▶ SOURCE DATA:
○ ○ ○ ○ ○ ○ ○
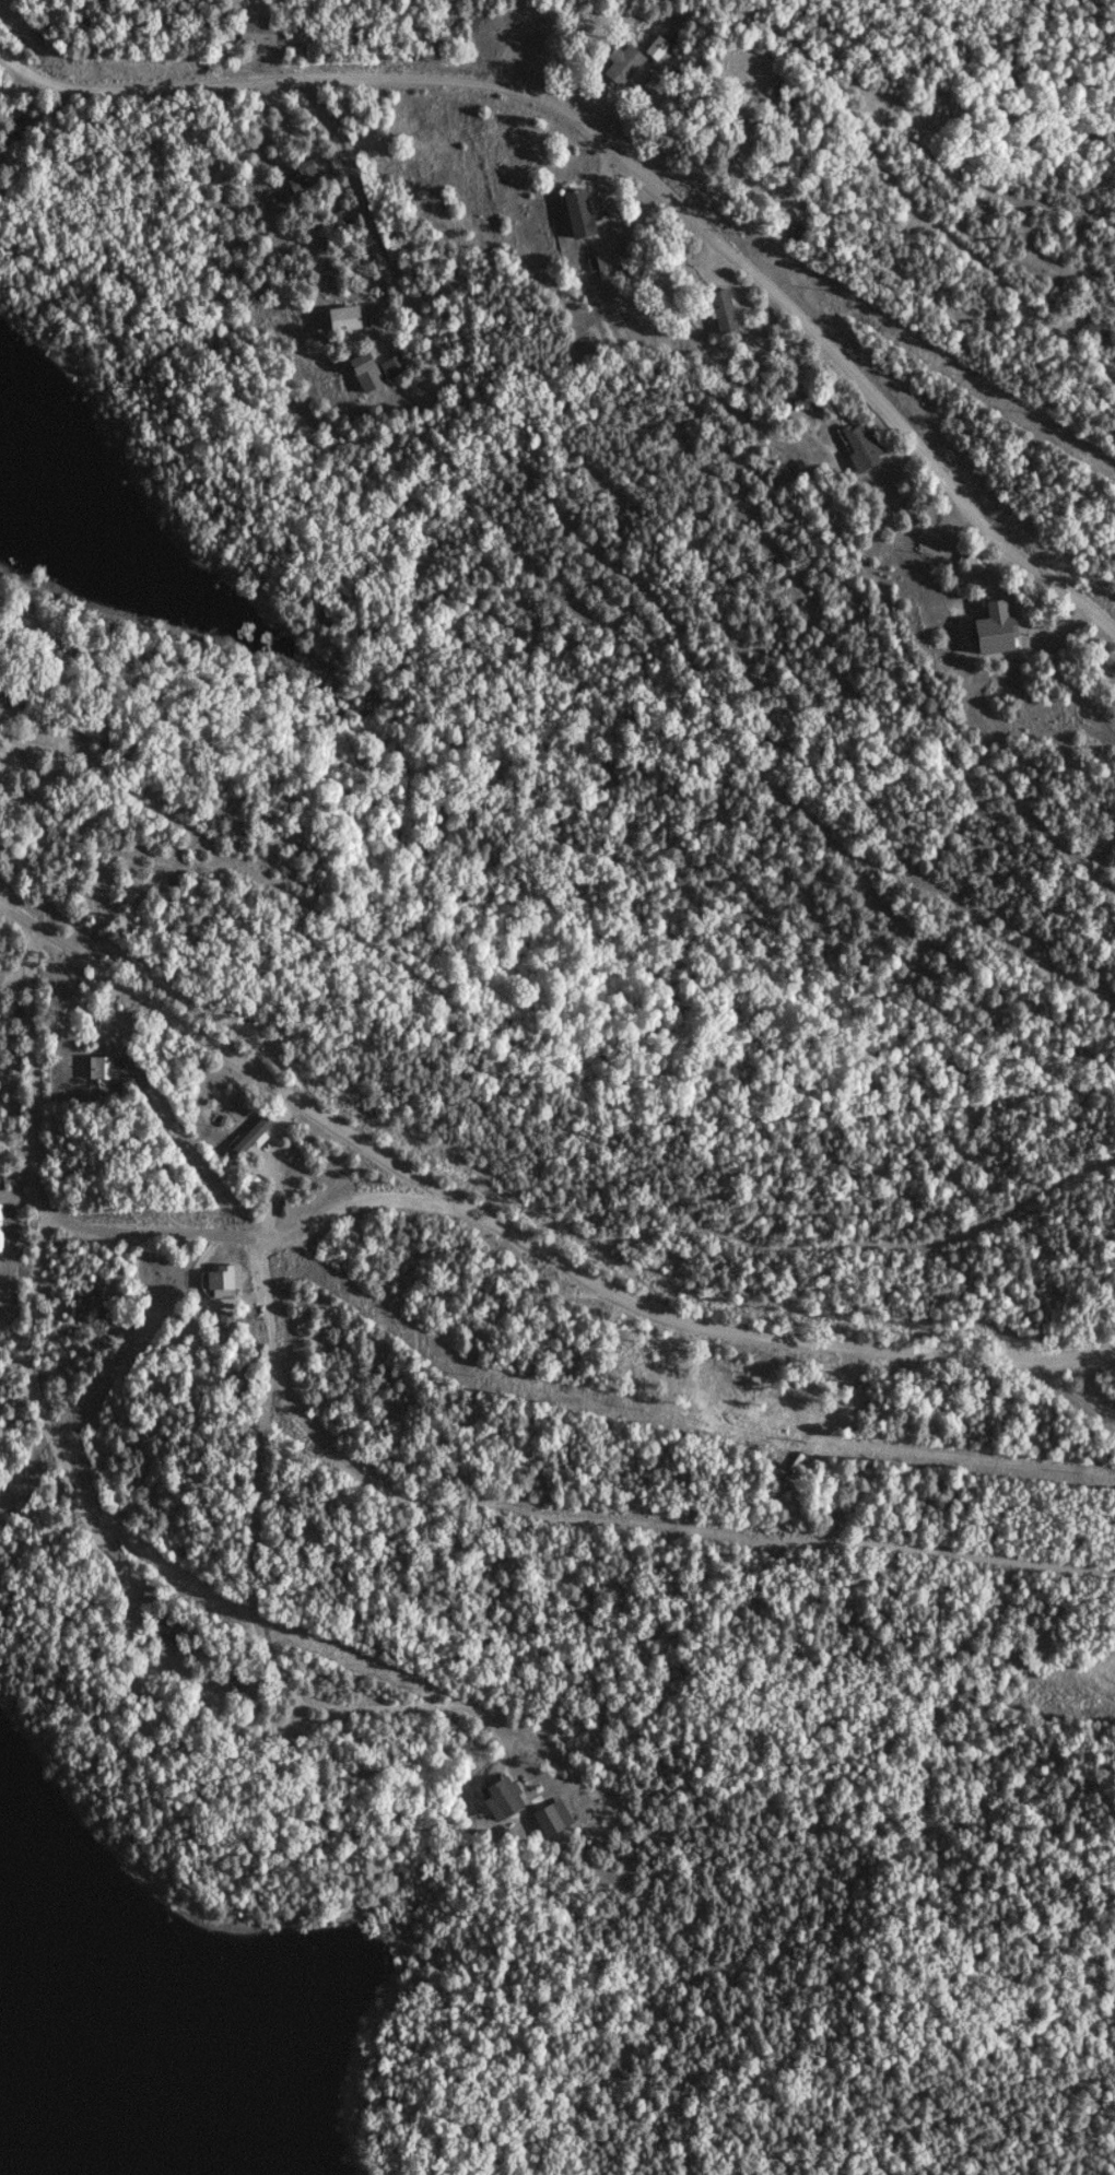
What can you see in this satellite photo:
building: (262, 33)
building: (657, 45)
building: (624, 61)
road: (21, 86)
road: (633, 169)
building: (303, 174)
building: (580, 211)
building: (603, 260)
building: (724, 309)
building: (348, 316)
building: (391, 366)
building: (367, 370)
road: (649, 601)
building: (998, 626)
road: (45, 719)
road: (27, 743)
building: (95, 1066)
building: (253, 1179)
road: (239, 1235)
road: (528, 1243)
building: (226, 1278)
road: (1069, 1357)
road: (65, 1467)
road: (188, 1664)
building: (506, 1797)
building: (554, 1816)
○ ○ ○ ○ ○ ○ ○
▶ WHAT YOU SHOULD DO: The entries need to be restated exactly, and their pictures left out.

▶ REPLY TO THE EXERCISE:
What can you see in this satellite photo:
building: (262, 33)
building: (657, 45)
building: (624, 61)
road: (21, 86)
road: (633, 169)
building: (303, 174)
building: (580, 211)
building: (603, 260)
building: (724, 309)
building: (348, 316)
building: (391, 366)
building: (367, 370)
road: (649, 601)
building: (998, 626)
road: (45, 719)
road: (27, 743)
building: (95, 1066)
building: (253, 1179)
road: (239, 1235)
road: (528, 1243)
building: (226, 1278)
road: (1069, 1357)
road: (65, 1467)
road: (188, 1664)
building: (506, 1797)
building: (554, 1816)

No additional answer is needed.